Assigned task :: From the first line to the last, set down the material exactly and drop every picture.

Information shown below:

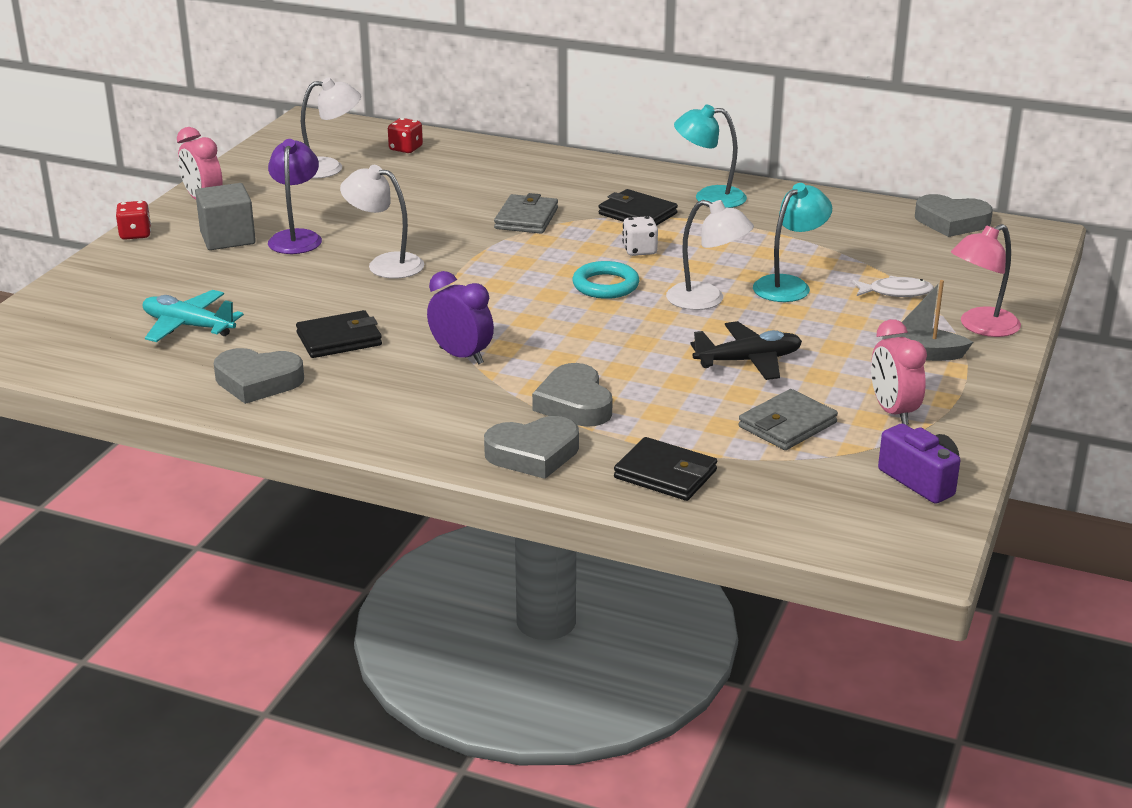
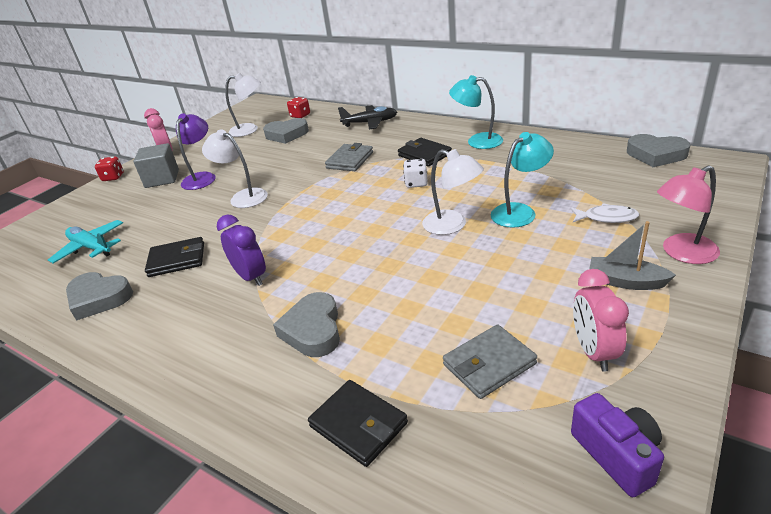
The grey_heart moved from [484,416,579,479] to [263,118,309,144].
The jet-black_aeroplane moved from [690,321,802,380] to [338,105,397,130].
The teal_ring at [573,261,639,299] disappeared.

End of Information shown.

Output for this task ::
The grey_heart moved from [484,416,579,479] to [263,118,309,144].
The jet-black_aeroplane moved from [690,321,802,380] to [338,105,397,130].
The teal_ring at [573,261,639,299] disappeared.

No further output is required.